» **Task prompt**: Pictures must be kept out of the copy. Every entry is to be duplicated exactly.

Coordinate-based change listings:
........

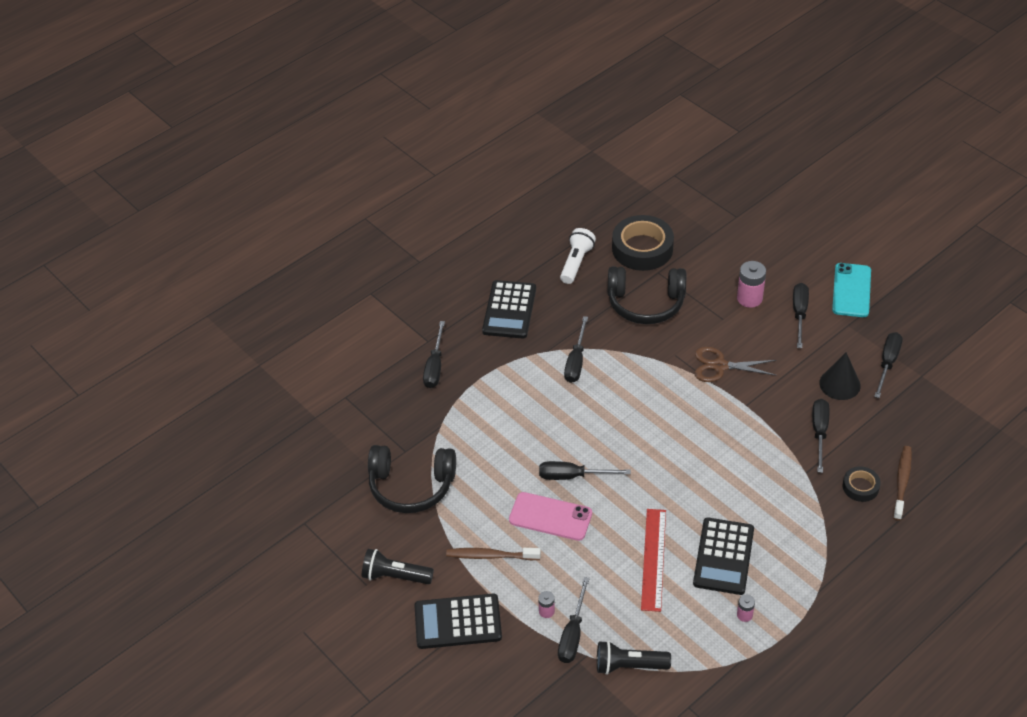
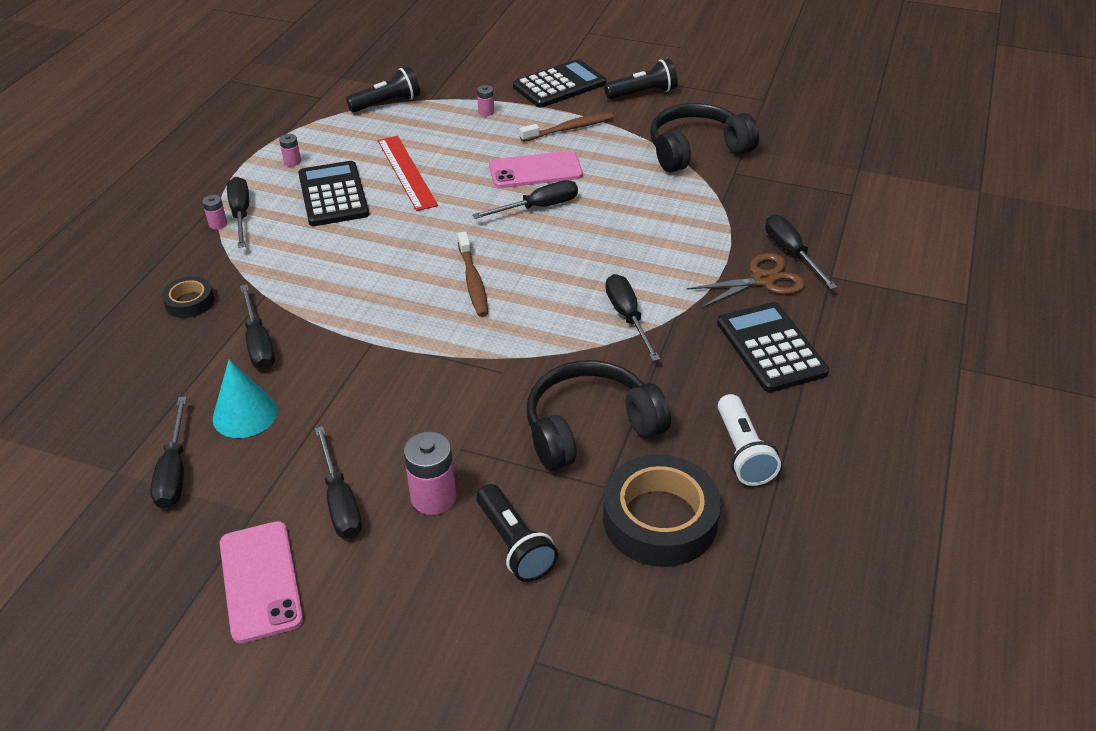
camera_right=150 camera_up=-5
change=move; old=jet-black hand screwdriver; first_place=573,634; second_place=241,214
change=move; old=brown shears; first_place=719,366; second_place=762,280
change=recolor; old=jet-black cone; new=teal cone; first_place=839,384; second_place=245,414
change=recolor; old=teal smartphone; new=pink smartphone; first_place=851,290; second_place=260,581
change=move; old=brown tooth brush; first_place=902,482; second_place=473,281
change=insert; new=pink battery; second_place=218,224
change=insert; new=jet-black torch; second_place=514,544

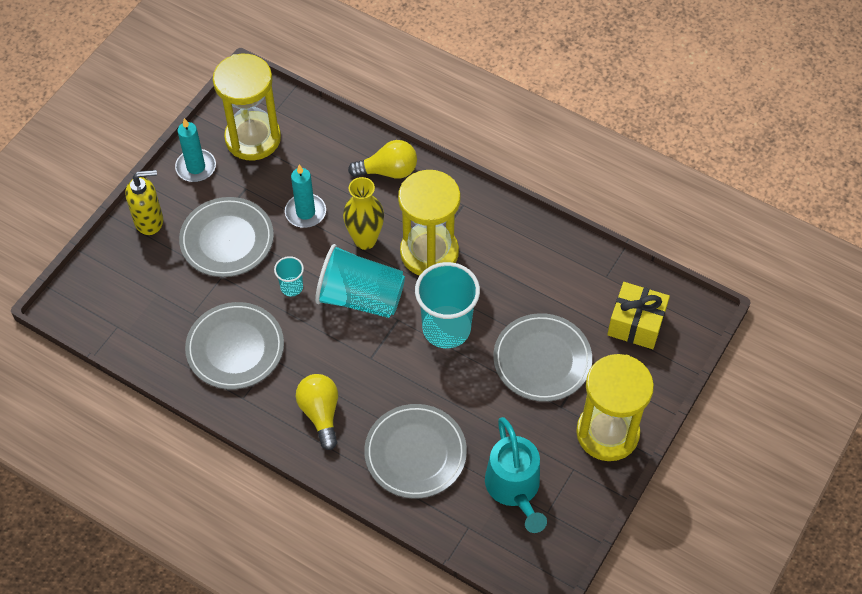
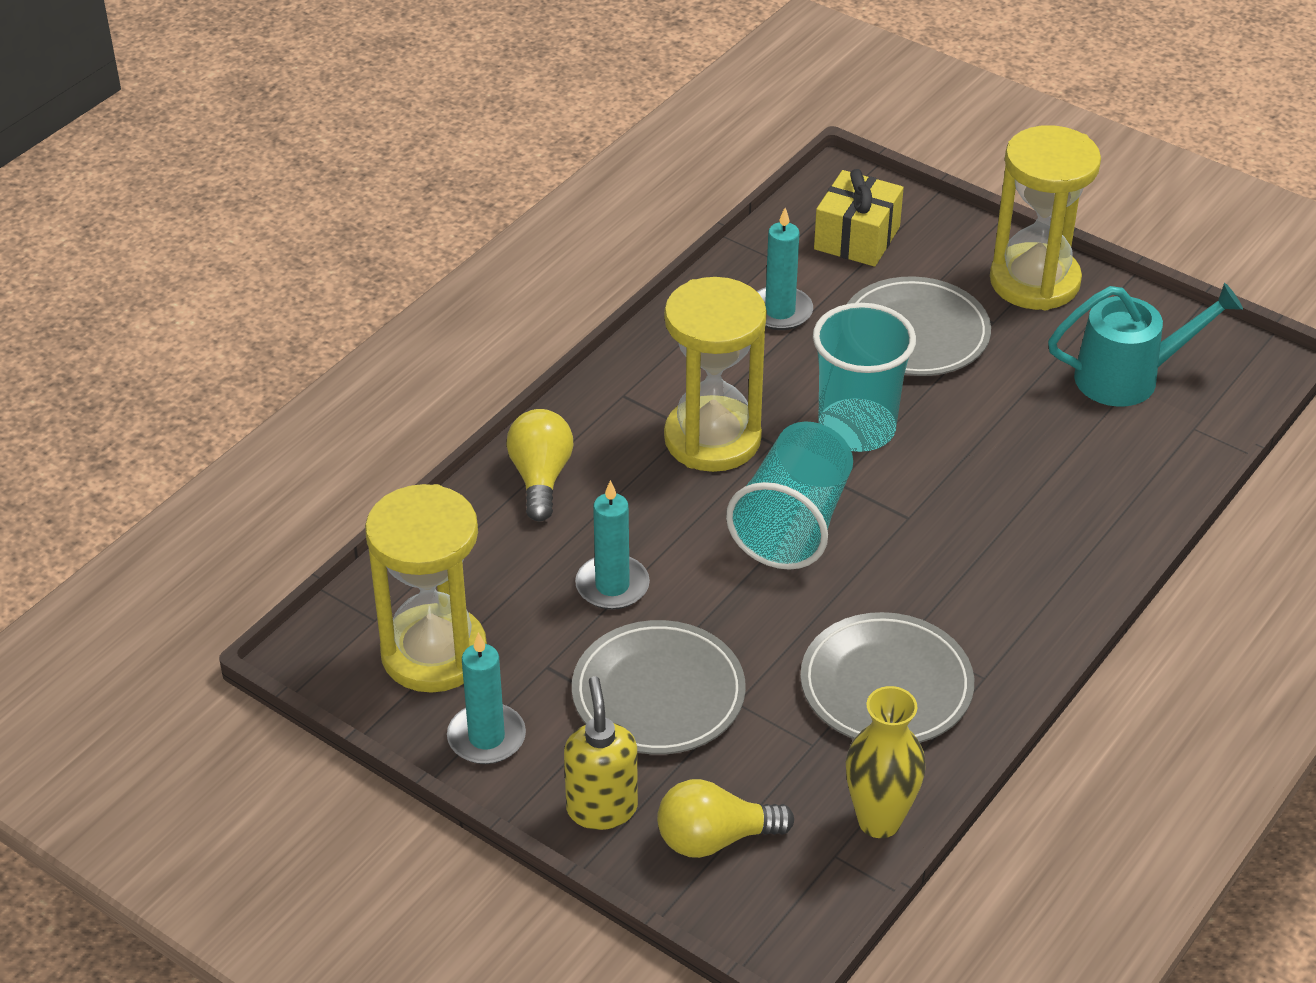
camera_right=-85 camera_up=-15
change=delete; old=teal tumbler; first_place=291,287
change=move; old=golden bulb; first_place=320,413; second_place=714,838
change=move; old=golden vase; first_place=365,240; second_place=879,821
change=delete; old=grey flat dish; first_place=415,453
change=insert; new=teal wax candle; second_place=780,311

........

» **Response area**:
camera_right=150 camera_up=-5
change=move; old=jet-black hand screwdriver; first_place=573,634; second_place=241,214
change=move; old=brown shears; first_place=719,366; second_place=762,280
change=recolor; old=jet-black cone; new=teal cone; first_place=839,384; second_place=245,414
change=recolor; old=teal smartphone; new=pink smartphone; first_place=851,290; second_place=260,581
change=move; old=brown tooth brush; first_place=902,482; second_place=473,281
change=insert; new=pink battery; second_place=218,224
change=insert; new=jet-black torch; second_place=514,544

camera_right=-85 camera_up=-15
change=delete; old=teal tumbler; first_place=291,287
change=move; old=golden bulb; first_place=320,413; second_place=714,838
change=move; old=golden vase; first_place=365,240; second_place=879,821
change=delete; old=grey flat dish; first_place=415,453
change=insert; new=teal wax candle; second_place=780,311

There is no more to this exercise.